START RECORDED INFORMATION
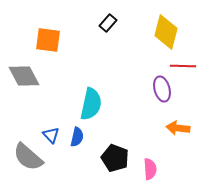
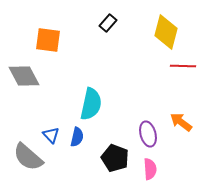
purple ellipse: moved 14 px left, 45 px down
orange arrow: moved 3 px right, 6 px up; rotated 30 degrees clockwise
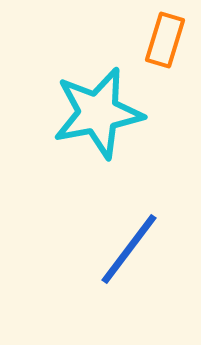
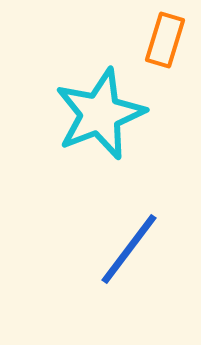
cyan star: moved 2 px right, 1 px down; rotated 10 degrees counterclockwise
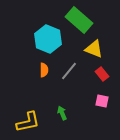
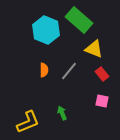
cyan hexagon: moved 2 px left, 9 px up
yellow L-shape: rotated 10 degrees counterclockwise
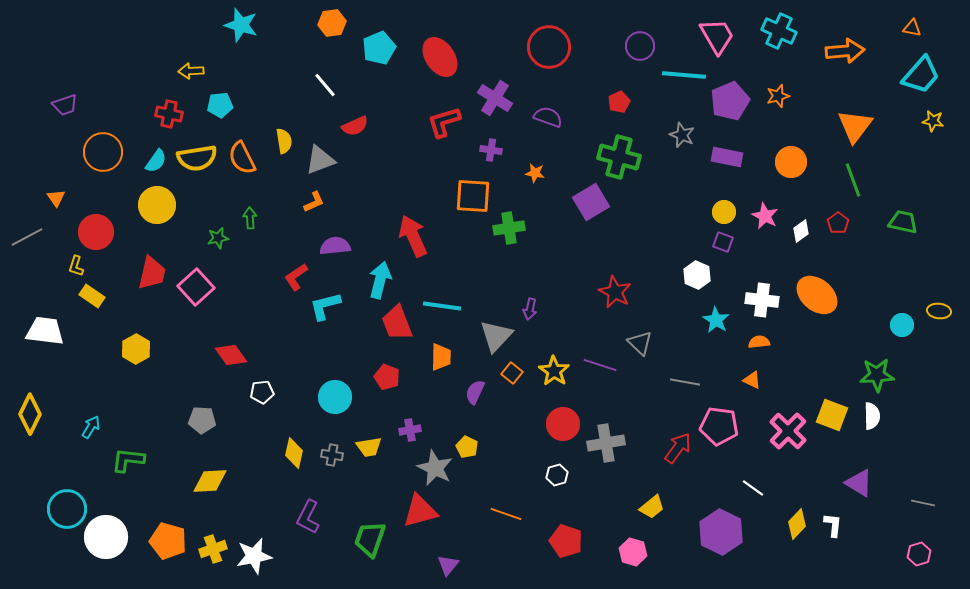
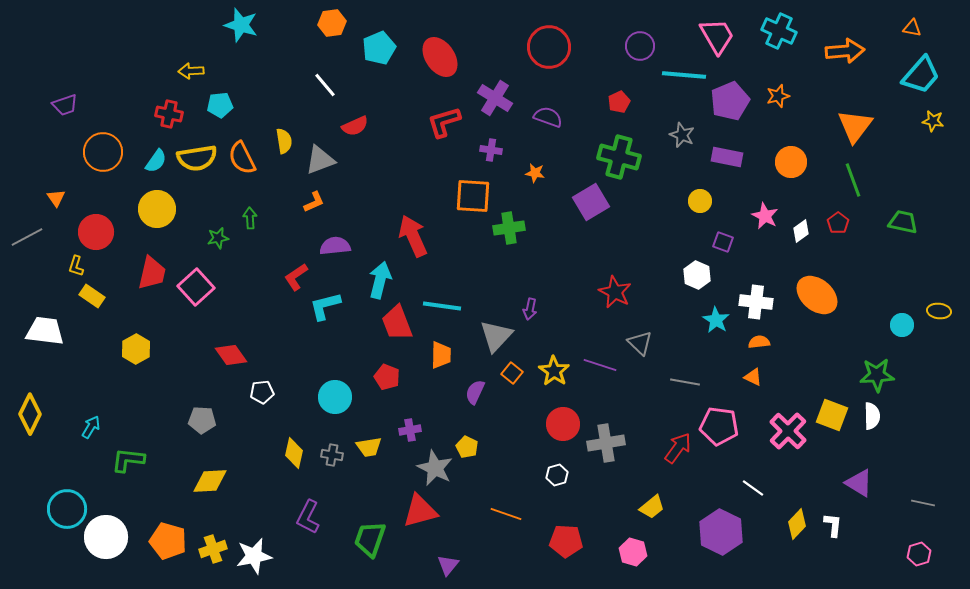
yellow circle at (157, 205): moved 4 px down
yellow circle at (724, 212): moved 24 px left, 11 px up
white cross at (762, 300): moved 6 px left, 2 px down
orange trapezoid at (441, 357): moved 2 px up
orange triangle at (752, 380): moved 1 px right, 3 px up
red pentagon at (566, 541): rotated 16 degrees counterclockwise
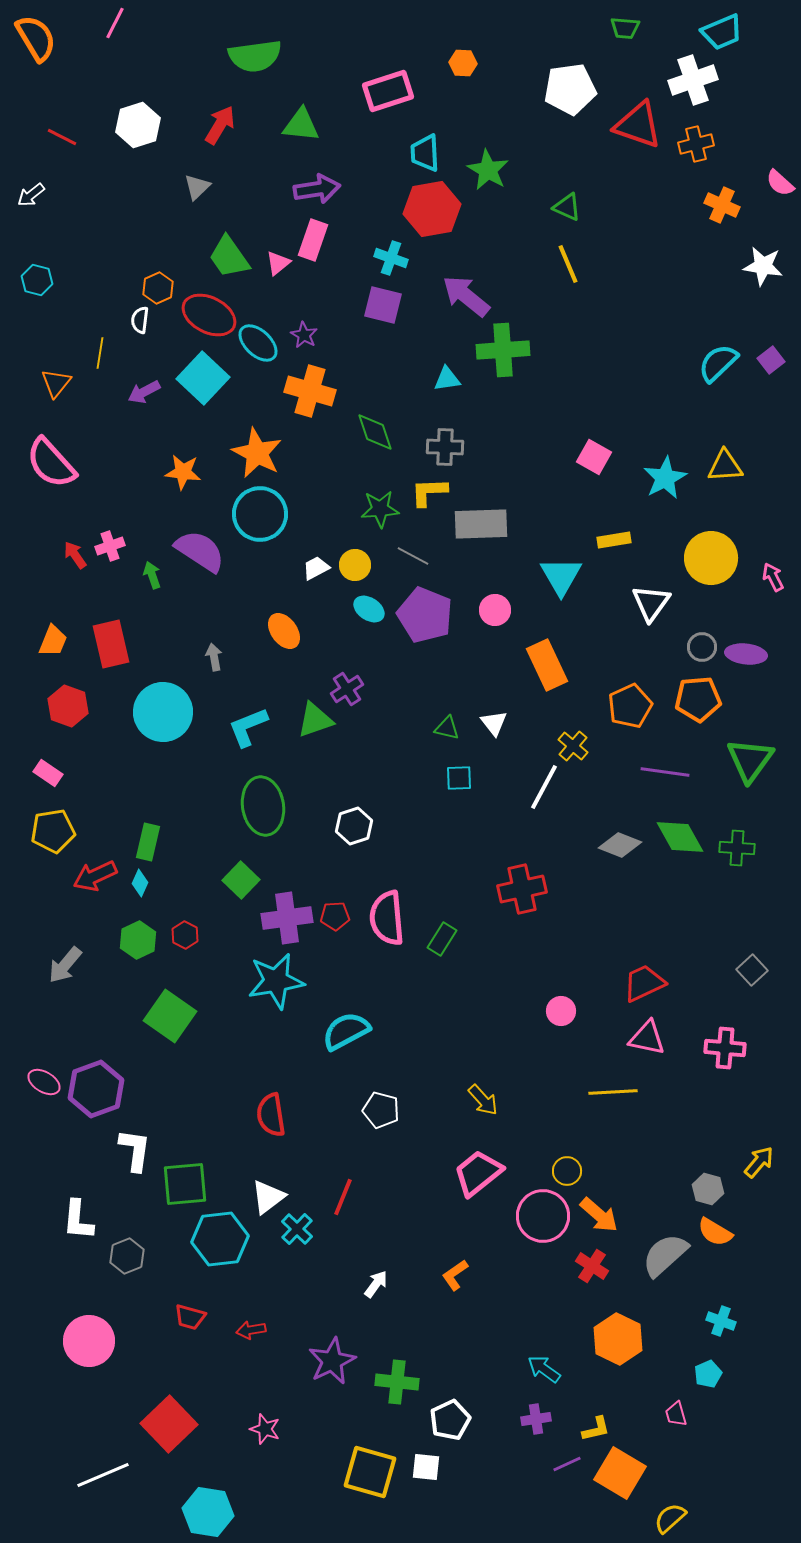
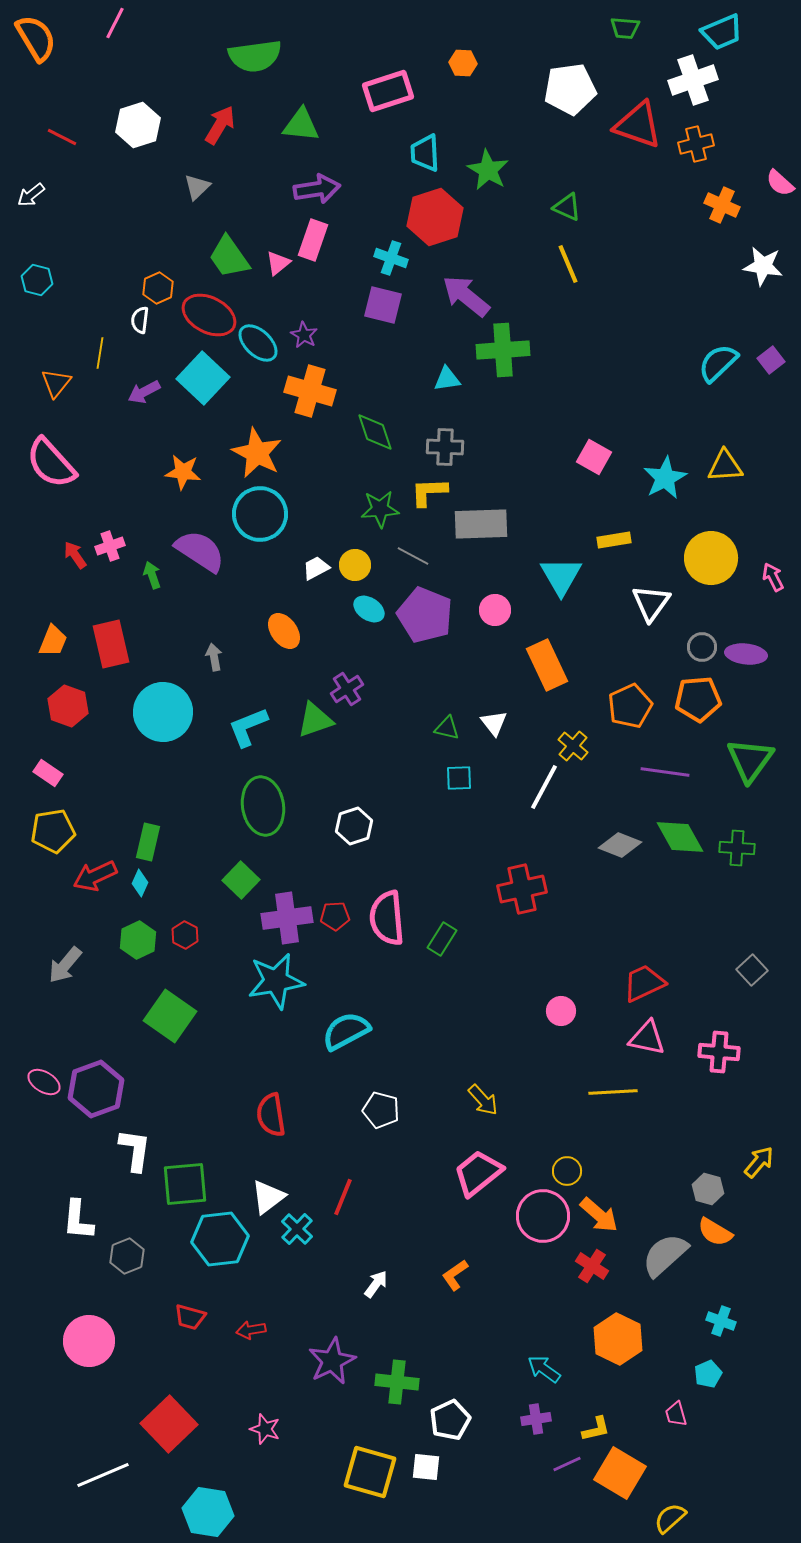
red hexagon at (432, 209): moved 3 px right, 8 px down; rotated 8 degrees counterclockwise
pink cross at (725, 1048): moved 6 px left, 4 px down
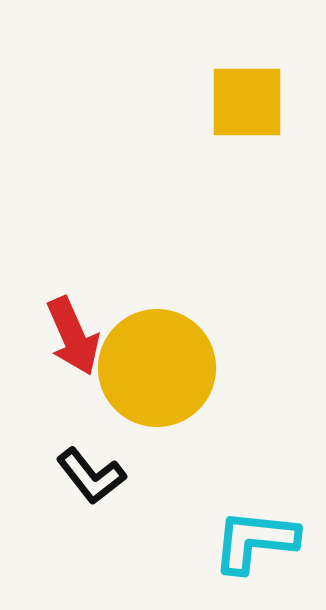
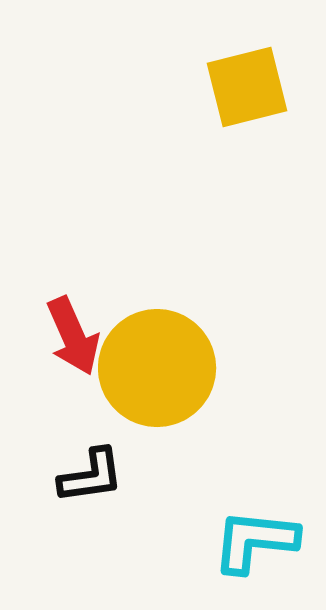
yellow square: moved 15 px up; rotated 14 degrees counterclockwise
black L-shape: rotated 60 degrees counterclockwise
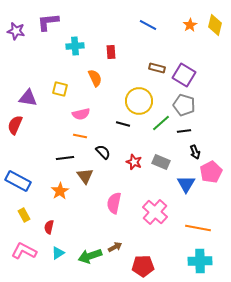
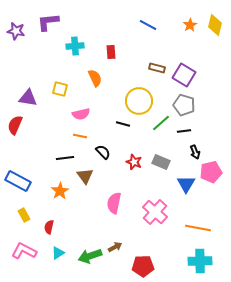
pink pentagon at (211, 172): rotated 15 degrees clockwise
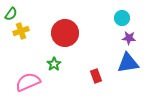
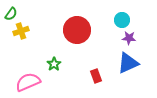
cyan circle: moved 2 px down
red circle: moved 12 px right, 3 px up
blue triangle: rotated 15 degrees counterclockwise
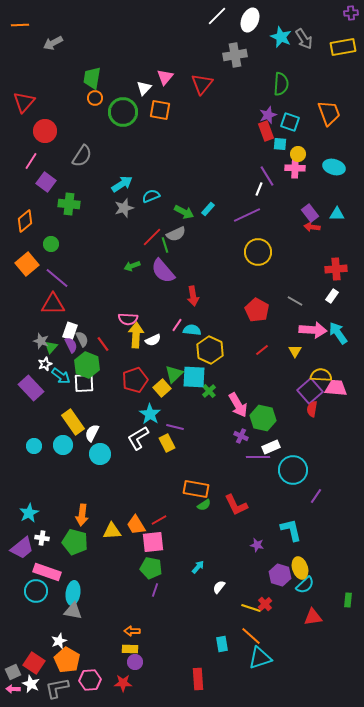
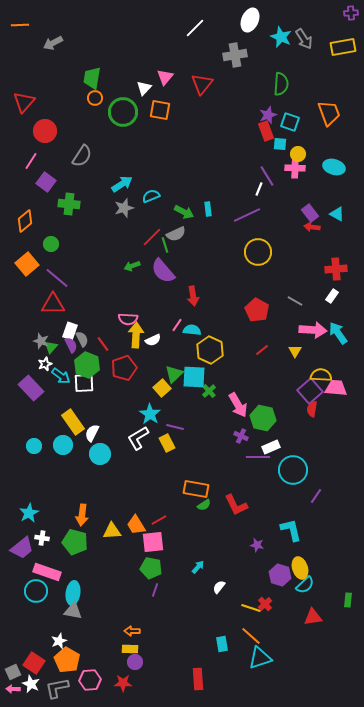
white line at (217, 16): moved 22 px left, 12 px down
cyan rectangle at (208, 209): rotated 48 degrees counterclockwise
cyan triangle at (337, 214): rotated 28 degrees clockwise
red pentagon at (135, 380): moved 11 px left, 12 px up
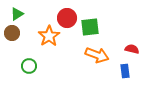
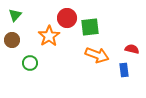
green triangle: moved 2 px left, 1 px down; rotated 16 degrees counterclockwise
brown circle: moved 7 px down
green circle: moved 1 px right, 3 px up
blue rectangle: moved 1 px left, 1 px up
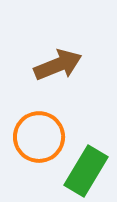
END RECORDED INFORMATION
» WHAT TO PRODUCE: Only the lines from the one containing "pink cross at" through the final line of the data are to be written out, exactly as they stand and without pictures.

» RESULT OF THE TASK:
pink cross at (725, 1048): moved 6 px left, 4 px down
yellow square: moved 15 px up; rotated 14 degrees counterclockwise
black L-shape: rotated 60 degrees counterclockwise
pink pentagon at (211, 172): rotated 15 degrees clockwise
cyan circle: moved 2 px down
red circle: moved 12 px right, 3 px up
blue triangle: rotated 15 degrees counterclockwise
white line at (217, 16): moved 22 px left, 12 px down
cyan rectangle at (208, 209): rotated 48 degrees counterclockwise
cyan triangle at (337, 214): rotated 28 degrees clockwise
red pentagon at (135, 380): moved 11 px left, 12 px up
green triangle: moved 2 px left, 1 px down; rotated 16 degrees counterclockwise
brown circle: moved 7 px down
green circle: moved 1 px right, 3 px up
blue rectangle: moved 1 px left, 1 px up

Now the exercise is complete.